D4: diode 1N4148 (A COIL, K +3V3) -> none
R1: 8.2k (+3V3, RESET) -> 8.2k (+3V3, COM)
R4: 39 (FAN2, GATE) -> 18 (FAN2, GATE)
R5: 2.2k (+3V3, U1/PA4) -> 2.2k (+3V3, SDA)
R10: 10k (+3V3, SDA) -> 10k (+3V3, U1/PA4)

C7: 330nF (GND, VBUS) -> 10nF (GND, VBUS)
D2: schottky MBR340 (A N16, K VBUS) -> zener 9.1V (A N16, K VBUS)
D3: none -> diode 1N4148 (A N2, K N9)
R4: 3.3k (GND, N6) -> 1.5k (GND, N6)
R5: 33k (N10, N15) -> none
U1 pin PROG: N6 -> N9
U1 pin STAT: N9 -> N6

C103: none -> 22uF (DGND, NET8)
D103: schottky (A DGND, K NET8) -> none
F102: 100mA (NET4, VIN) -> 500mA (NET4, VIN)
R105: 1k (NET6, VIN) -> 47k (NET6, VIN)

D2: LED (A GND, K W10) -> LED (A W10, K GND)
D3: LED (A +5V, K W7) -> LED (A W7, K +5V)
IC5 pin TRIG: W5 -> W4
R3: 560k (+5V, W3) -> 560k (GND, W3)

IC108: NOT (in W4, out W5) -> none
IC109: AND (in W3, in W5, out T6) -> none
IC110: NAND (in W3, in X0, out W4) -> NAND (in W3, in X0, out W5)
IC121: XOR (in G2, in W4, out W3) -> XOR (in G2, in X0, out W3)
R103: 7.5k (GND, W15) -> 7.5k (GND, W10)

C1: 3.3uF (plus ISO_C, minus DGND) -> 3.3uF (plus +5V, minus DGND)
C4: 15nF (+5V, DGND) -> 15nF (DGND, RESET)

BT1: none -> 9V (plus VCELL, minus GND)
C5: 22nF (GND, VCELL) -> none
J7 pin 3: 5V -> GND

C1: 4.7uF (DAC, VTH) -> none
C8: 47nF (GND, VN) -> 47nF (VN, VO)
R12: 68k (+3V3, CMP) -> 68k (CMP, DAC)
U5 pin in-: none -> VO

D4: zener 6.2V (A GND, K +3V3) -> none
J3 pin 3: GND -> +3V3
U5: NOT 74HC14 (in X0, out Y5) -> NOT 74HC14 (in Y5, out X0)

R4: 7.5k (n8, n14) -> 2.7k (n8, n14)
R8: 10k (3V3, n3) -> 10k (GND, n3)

○ ○ ○ ○ ○ ○ ○

The task –
Only the lines from the line with "C103: none -> 22uF (DGND, NET8)" to the final line of the entries are to be returned, each exactly as written, both ends included.

Answer box –
C103: none -> 22uF (DGND, NET8)
D103: schottky (A DGND, K NET8) -> none
F102: 100mA (NET4, VIN) -> 500mA (NET4, VIN)
R105: 1k (NET6, VIN) -> 47k (NET6, VIN)

D2: LED (A GND, K W10) -> LED (A W10, K GND)
D3: LED (A +5V, K W7) -> LED (A W7, K +5V)
IC5 pin TRIG: W5 -> W4
R3: 560k (+5V, W3) -> 560k (GND, W3)

IC108: NOT (in W4, out W5) -> none
IC109: AND (in W3, in W5, out T6) -> none
IC110: NAND (in W3, in X0, out W4) -> NAND (in W3, in X0, out W5)
IC121: XOR (in G2, in W4, out W3) -> XOR (in G2, in X0, out W3)
R103: 7.5k (GND, W15) -> 7.5k (GND, W10)

C1: 3.3uF (plus ISO_C, minus DGND) -> 3.3uF (plus +5V, minus DGND)
C4: 15nF (+5V, DGND) -> 15nF (DGND, RESET)

BT1: none -> 9V (plus VCELL, minus GND)
C5: 22nF (GND, VCELL) -> none
J7 pin 3: 5V -> GND

C1: 4.7uF (DAC, VTH) -> none
C8: 47nF (GND, VN) -> 47nF (VN, VO)
R12: 68k (+3V3, CMP) -> 68k (CMP, DAC)
U5 pin in-: none -> VO

D4: zener 6.2V (A GND, K +3V3) -> none
J3 pin 3: GND -> +3V3
U5: NOT 74HC14 (in X0, out Y5) -> NOT 74HC14 (in Y5, out X0)

R4: 7.5k (n8, n14) -> 2.7k (n8, n14)
R8: 10k (3V3, n3) -> 10k (GND, n3)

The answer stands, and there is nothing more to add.